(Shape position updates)
☆ ☆ ☆ ☆ ☆ ☆ ☆

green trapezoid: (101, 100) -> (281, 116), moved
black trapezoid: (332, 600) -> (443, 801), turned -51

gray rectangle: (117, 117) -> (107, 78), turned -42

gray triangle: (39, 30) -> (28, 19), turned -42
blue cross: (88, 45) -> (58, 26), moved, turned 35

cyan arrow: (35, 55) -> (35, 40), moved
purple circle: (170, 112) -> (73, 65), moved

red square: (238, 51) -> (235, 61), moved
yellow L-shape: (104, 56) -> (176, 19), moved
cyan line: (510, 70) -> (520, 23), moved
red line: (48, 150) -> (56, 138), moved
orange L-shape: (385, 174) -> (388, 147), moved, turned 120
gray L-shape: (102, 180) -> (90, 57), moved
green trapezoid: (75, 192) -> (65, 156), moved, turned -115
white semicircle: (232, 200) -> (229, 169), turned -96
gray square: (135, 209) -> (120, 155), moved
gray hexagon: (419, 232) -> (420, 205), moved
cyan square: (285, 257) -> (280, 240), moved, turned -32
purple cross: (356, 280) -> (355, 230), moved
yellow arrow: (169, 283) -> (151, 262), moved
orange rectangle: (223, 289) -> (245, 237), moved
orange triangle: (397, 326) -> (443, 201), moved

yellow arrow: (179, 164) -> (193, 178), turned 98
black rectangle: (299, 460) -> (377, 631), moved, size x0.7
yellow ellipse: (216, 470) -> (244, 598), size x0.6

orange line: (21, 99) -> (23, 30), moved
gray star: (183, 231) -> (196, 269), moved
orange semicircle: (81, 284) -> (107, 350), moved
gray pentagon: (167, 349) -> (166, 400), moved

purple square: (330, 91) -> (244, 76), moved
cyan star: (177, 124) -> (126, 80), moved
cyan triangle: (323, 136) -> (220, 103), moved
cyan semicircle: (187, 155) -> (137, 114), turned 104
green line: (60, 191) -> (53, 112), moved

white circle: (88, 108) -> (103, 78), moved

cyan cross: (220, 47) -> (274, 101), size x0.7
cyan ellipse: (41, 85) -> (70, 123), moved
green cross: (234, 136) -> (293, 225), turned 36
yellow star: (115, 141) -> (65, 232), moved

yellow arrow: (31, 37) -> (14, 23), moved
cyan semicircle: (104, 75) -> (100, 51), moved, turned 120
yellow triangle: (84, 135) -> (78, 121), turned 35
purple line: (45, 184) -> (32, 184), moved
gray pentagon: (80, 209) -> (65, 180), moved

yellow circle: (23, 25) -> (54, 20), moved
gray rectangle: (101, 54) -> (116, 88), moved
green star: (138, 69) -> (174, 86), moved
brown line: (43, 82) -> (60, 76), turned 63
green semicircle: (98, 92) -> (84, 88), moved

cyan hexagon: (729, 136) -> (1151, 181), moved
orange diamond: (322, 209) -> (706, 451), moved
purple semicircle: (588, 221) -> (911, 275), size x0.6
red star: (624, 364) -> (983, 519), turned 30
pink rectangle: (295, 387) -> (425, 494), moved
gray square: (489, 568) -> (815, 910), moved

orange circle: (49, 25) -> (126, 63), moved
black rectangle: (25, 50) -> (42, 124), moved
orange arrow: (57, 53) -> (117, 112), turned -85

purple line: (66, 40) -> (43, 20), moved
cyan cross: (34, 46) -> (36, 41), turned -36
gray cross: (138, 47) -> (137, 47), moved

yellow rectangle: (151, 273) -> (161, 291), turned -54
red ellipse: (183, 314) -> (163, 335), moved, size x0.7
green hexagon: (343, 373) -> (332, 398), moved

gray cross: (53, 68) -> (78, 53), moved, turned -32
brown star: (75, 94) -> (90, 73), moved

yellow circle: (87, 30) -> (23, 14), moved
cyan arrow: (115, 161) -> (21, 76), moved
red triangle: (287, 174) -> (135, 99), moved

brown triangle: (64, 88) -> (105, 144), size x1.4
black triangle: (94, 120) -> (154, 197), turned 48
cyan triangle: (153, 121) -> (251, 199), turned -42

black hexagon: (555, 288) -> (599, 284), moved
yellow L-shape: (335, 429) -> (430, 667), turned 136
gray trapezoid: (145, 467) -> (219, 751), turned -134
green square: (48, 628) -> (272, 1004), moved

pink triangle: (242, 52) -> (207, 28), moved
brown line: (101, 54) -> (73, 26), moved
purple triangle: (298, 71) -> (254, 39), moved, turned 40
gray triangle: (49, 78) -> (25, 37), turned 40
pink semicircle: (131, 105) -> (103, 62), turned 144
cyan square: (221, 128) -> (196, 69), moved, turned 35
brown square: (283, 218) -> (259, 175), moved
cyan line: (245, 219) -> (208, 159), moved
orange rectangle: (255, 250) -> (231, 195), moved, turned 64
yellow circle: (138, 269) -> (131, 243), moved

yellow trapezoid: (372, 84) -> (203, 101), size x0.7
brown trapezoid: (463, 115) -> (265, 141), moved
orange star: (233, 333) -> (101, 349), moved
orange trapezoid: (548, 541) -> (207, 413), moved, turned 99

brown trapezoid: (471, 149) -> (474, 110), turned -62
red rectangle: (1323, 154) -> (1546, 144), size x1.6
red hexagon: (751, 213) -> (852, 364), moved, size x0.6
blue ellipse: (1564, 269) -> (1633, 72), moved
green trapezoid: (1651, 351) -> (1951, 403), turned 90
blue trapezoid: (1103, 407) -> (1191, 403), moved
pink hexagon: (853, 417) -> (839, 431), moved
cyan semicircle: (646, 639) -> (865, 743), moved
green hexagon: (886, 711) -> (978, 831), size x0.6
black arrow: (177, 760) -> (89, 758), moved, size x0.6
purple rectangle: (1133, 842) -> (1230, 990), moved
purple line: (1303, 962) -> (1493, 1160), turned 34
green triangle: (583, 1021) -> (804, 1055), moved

☆ ☆ ☆ ☆ ☆ ☆ ☆

• **What needs to be done**
Copy out all lines from the records where the word "hexagon" appears.

• **Completed exercise**
gray hexagon: (419, 232) -> (420, 205), moved
cyan hexagon: (729, 136) -> (1151, 181), moved
green hexagon: (343, 373) -> (332, 398), moved
black hexagon: (555, 288) -> (599, 284), moved
red hexagon: (751, 213) -> (852, 364), moved, size x0.6
pink hexagon: (853, 417) -> (839, 431), moved
green hexagon: (886, 711) -> (978, 831), size x0.6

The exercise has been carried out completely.